### TASK PROMPT
Extract the full listing verbatim and drop any pictures from your copy.

### MATERIAL PROVIDED
++++++++++
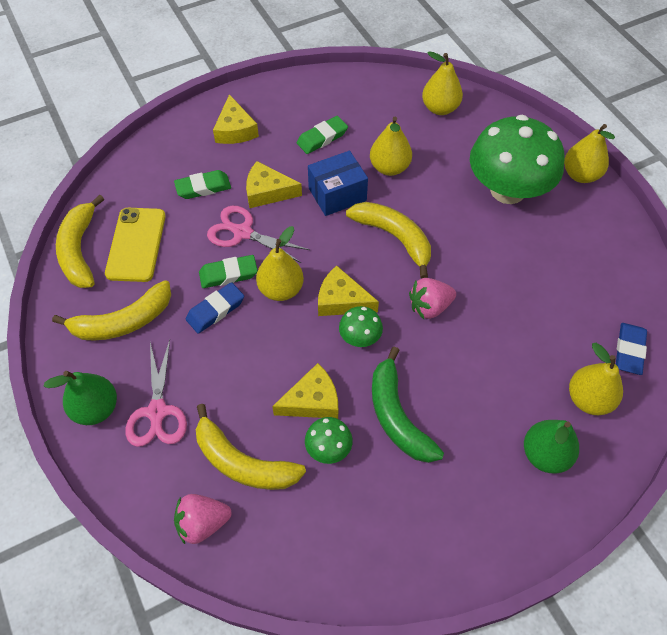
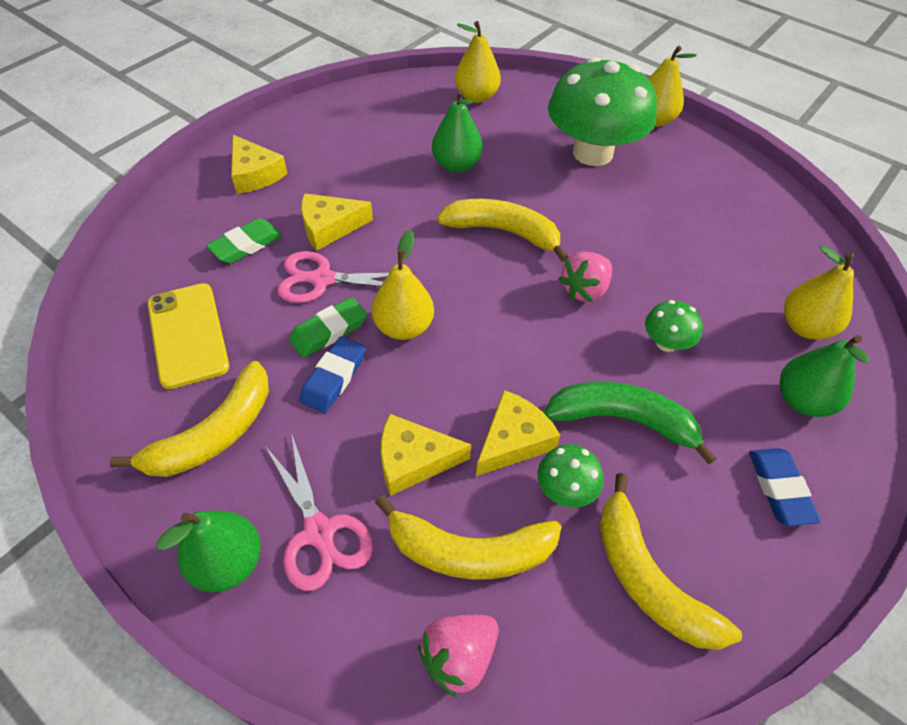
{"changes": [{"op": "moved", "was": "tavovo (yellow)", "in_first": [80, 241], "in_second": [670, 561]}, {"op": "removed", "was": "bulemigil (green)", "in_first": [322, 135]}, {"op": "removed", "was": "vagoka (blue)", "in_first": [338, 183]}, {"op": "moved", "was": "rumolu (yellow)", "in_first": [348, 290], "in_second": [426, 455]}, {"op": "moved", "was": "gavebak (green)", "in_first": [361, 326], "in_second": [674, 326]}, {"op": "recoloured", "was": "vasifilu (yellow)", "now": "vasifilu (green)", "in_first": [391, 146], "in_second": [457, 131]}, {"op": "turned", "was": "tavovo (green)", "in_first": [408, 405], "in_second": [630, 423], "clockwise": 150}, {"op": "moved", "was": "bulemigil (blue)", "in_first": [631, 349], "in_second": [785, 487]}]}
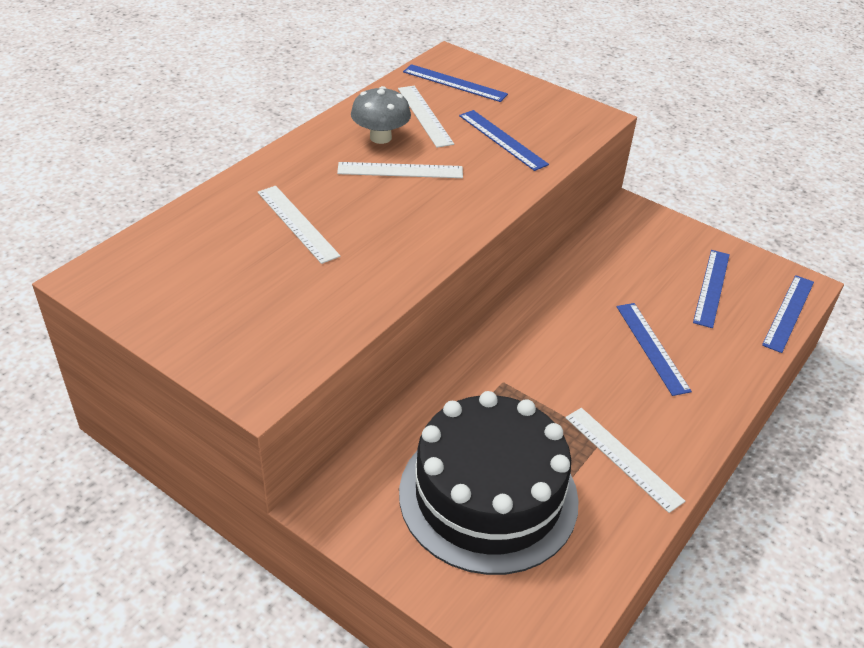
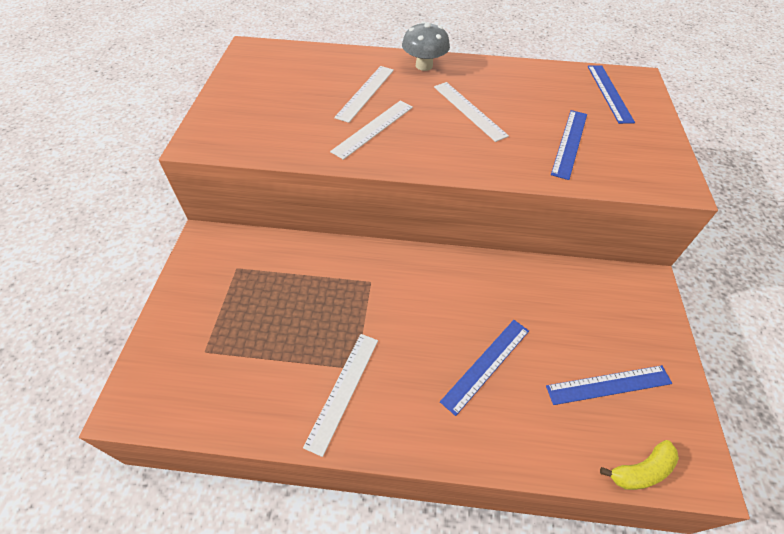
{"changes": [{"op": "moved", "was": "gavebak (grey)", "in_first": [381, 115], "in_second": [426, 46]}, {"op": "moved", "was": "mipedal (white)", "in_first": [426, 117], "in_second": [371, 130]}, {"op": "removed", "was": "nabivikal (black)", "in_first": [489, 483]}, {"op": "replaced", "was": "mipedal (blue)", "now": "tavovo (yellow)", "in_first": [788, 314], "in_second": [639, 465]}]}
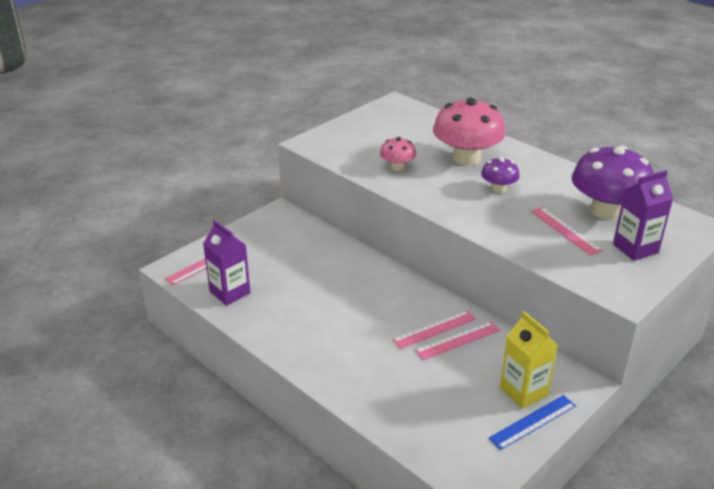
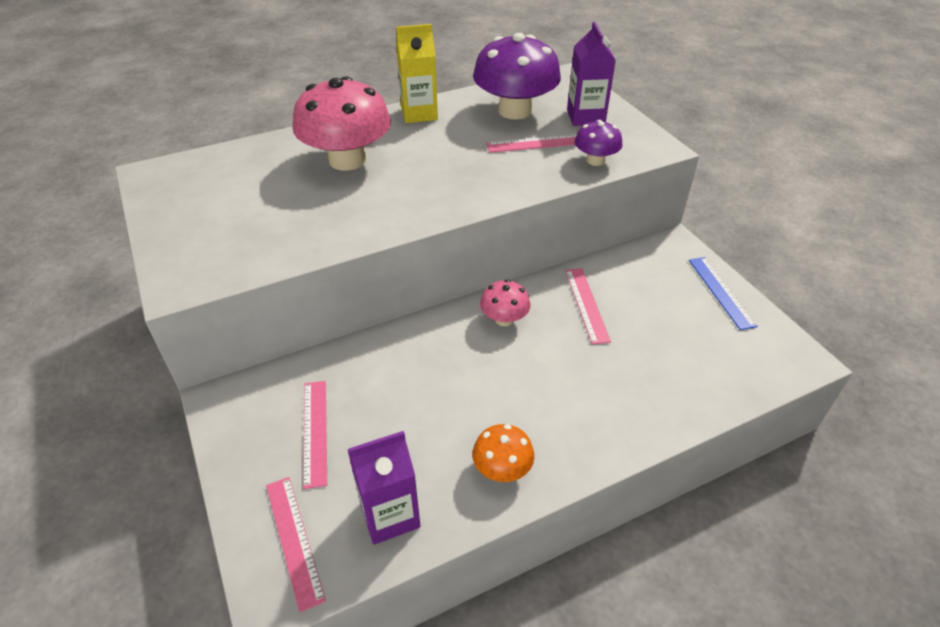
{"changes": [{"op": "moved", "was": "gavebak (pink)", "in_first": [398, 154], "in_second": [505, 302]}, {"op": "moved", "was": "mipedal (pink)", "in_first": [434, 330], "in_second": [315, 435]}, {"op": "moved", "was": "gavebak (purple)", "in_first": [500, 175], "in_second": [599, 143]}, {"op": "moved", "was": "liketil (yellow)", "in_first": [529, 360], "in_second": [417, 73]}, {"op": "added", "now": "gavebak (orange)", "in_second": [503, 453]}]}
++++++++++
### FINISHED EXERCISE
{"changes": [{"op": "moved", "was": "tavovo (yellow)", "in_first": [80, 241], "in_second": [670, 561]}, {"op": "removed", "was": "bulemigil (green)", "in_first": [322, 135]}, {"op": "removed", "was": "vagoka (blue)", "in_first": [338, 183]}, {"op": "moved", "was": "rumolu (yellow)", "in_first": [348, 290], "in_second": [426, 455]}, {"op": "moved", "was": "gavebak (green)", "in_first": [361, 326], "in_second": [674, 326]}, {"op": "recoloured", "was": "vasifilu (yellow)", "now": "vasifilu (green)", "in_first": [391, 146], "in_second": [457, 131]}, {"op": "turned", "was": "tavovo (green)", "in_first": [408, 405], "in_second": [630, 423], "clockwise": 150}, {"op": "moved", "was": "bulemigil (blue)", "in_first": [631, 349], "in_second": [785, 487]}]}
{"changes": [{"op": "moved", "was": "gavebak (grey)", "in_first": [381, 115], "in_second": [426, 46]}, {"op": "moved", "was": "mipedal (white)", "in_first": [426, 117], "in_second": [371, 130]}, {"op": "removed", "was": "nabivikal (black)", "in_first": [489, 483]}, {"op": "replaced", "was": "mipedal (blue)", "now": "tavovo (yellow)", "in_first": [788, 314], "in_second": [639, 465]}]}
{"changes": [{"op": "moved", "was": "gavebak (pink)", "in_first": [398, 154], "in_second": [505, 302]}, {"op": "moved", "was": "mipedal (pink)", "in_first": [434, 330], "in_second": [315, 435]}, {"op": "moved", "was": "gavebak (purple)", "in_first": [500, 175], "in_second": [599, 143]}, {"op": "moved", "was": "liketil (yellow)", "in_first": [529, 360], "in_second": [417, 73]}, {"op": "added", "now": "gavebak (orange)", "in_second": [503, 453]}]}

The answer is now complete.